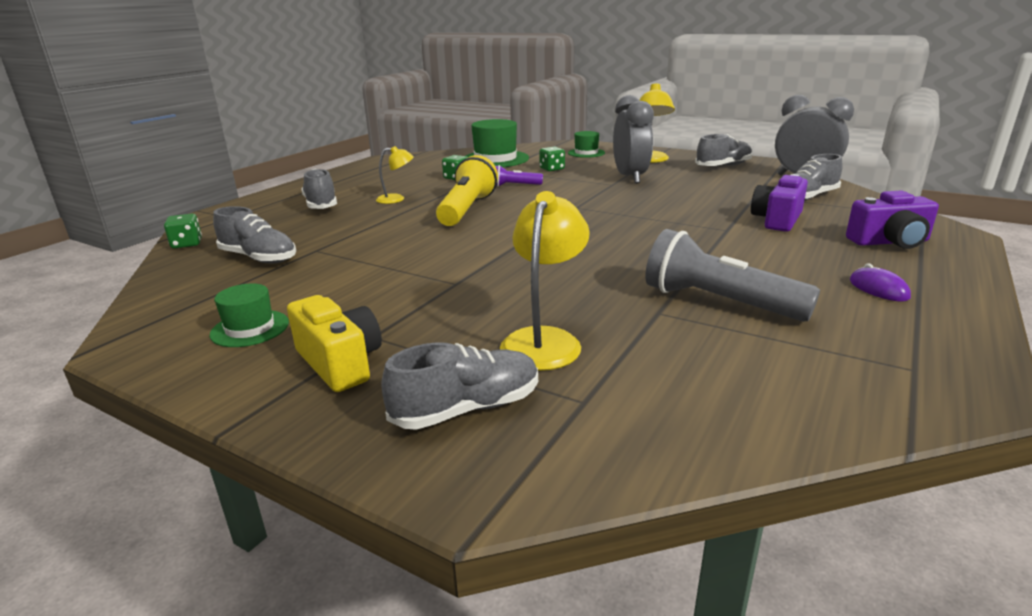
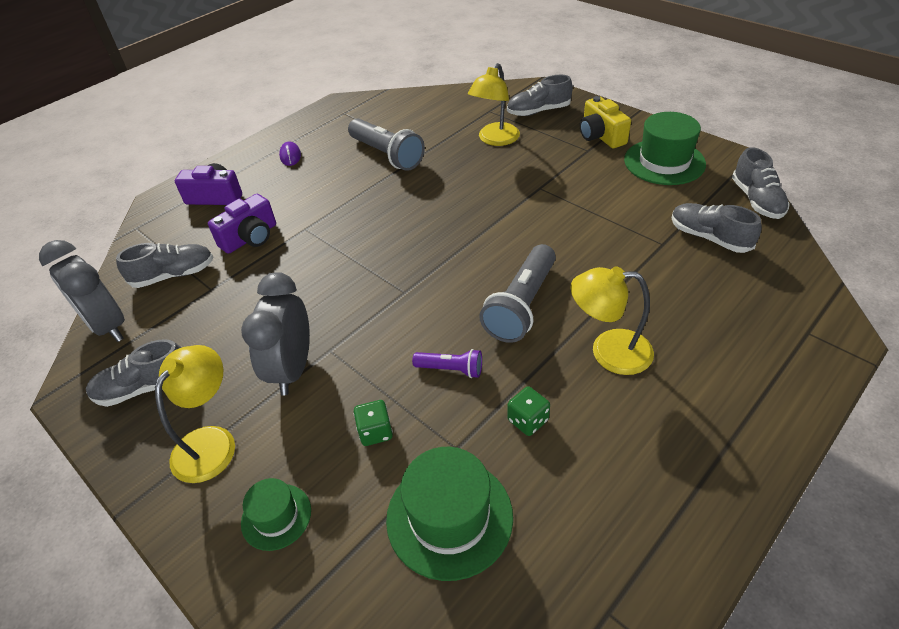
camera: 165 degrees left, 20 degrees up
(187, 244) = (803, 272): green dice -> none
(250, 328) = (664, 162): green hat -> green hat, size x1.78
(321, 205) = (705, 350): grey shoe -> grey shoe (756, 200)
(396, 199) = (608, 351): yellow lamp -> yellow lamp, size x1.66
(467, 209) = (521, 305): yellow flashlight -> grey flashlight

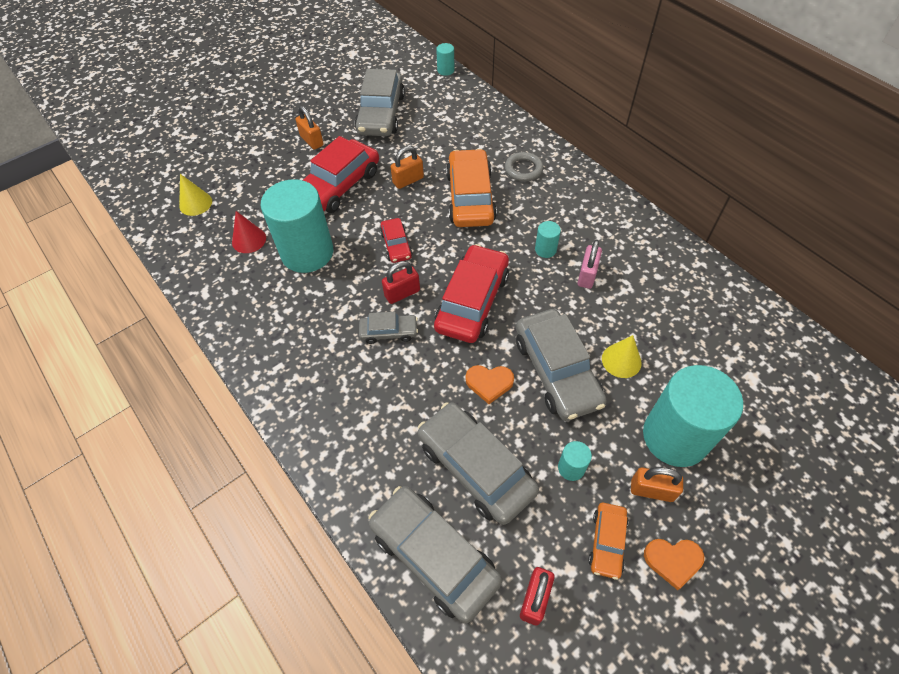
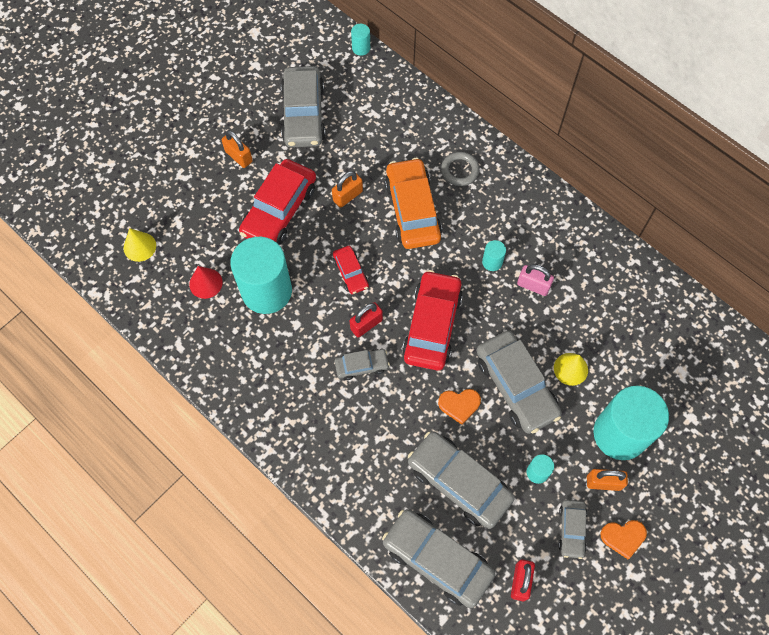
camera: 10 degrees left, 10 degrees up
(587, 275) = (533, 285): pink padlock -> pink padlock turned 75 degrees counterclockwise
(607, 542) = (571, 530): orange car -> grey car

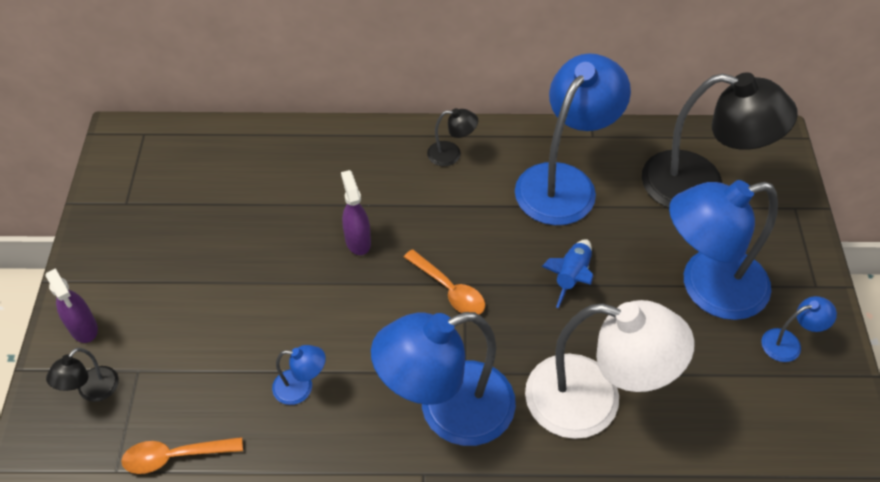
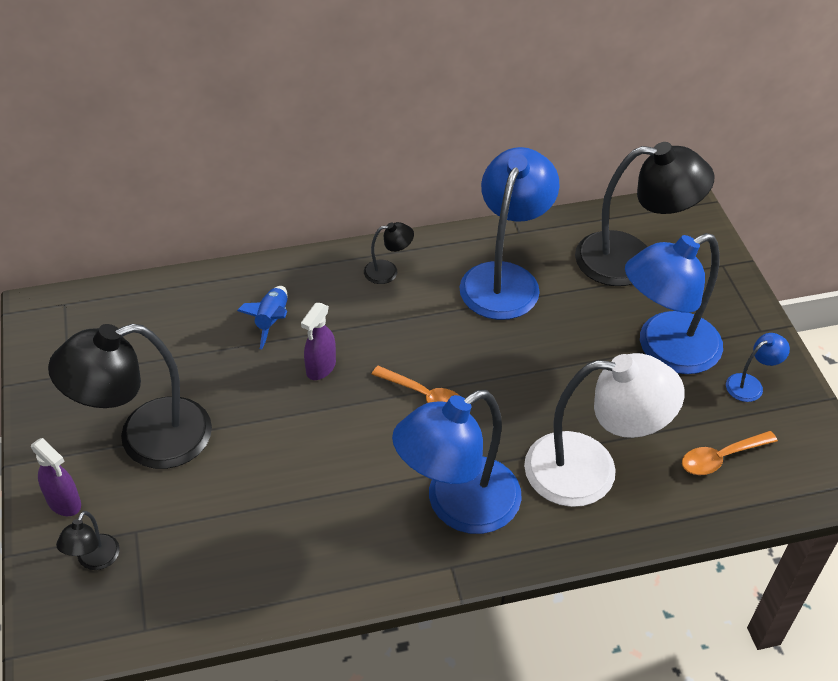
camera: 15 degrees left, 5 degrees down
(175, 280) = (146, 439): none -> black lamp
(175, 456) = (201, 603): orange spoon -> orange spoon (721, 458)
(301, 388) = (308, 514): blue lamp -> none
(357, 241) = (320, 368): purple spray bottle -> purple spray bottle turned 120 degrees counterclockwise
(571, 277) = (537, 363): blue rocket -> blue rocket (271, 321)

- [PROBLEM DETAILS]
Please return the entries above exactly as they appear, but without the pictures.

- [WRITTEN RESPONSE]
camera: 165 degrees left, 20 degrees up
(187, 244) = (803, 272): green dice -> none
(250, 328) = (664, 162): green hat -> green hat, size x1.78
(321, 205) = (705, 350): grey shoe -> grey shoe (756, 200)
(396, 199) = (608, 351): yellow lamp -> yellow lamp, size x1.66
(467, 209) = (521, 305): yellow flashlight -> grey flashlight

camera: 10 degrees left, 10 degrees up
(587, 275) = (533, 285): pink padlock -> pink padlock turned 75 degrees counterclockwise
(607, 542) = (571, 530): orange car -> grey car

camera: 15 degrees left, 5 degrees down
(175, 280) = (146, 439): none -> black lamp
(175, 456) = (201, 603): orange spoon -> orange spoon (721, 458)
(301, 388) = (308, 514): blue lamp -> none
(357, 241) = (320, 368): purple spray bottle -> purple spray bottle turned 120 degrees counterclockwise
(571, 277) = (537, 363): blue rocket -> blue rocket (271, 321)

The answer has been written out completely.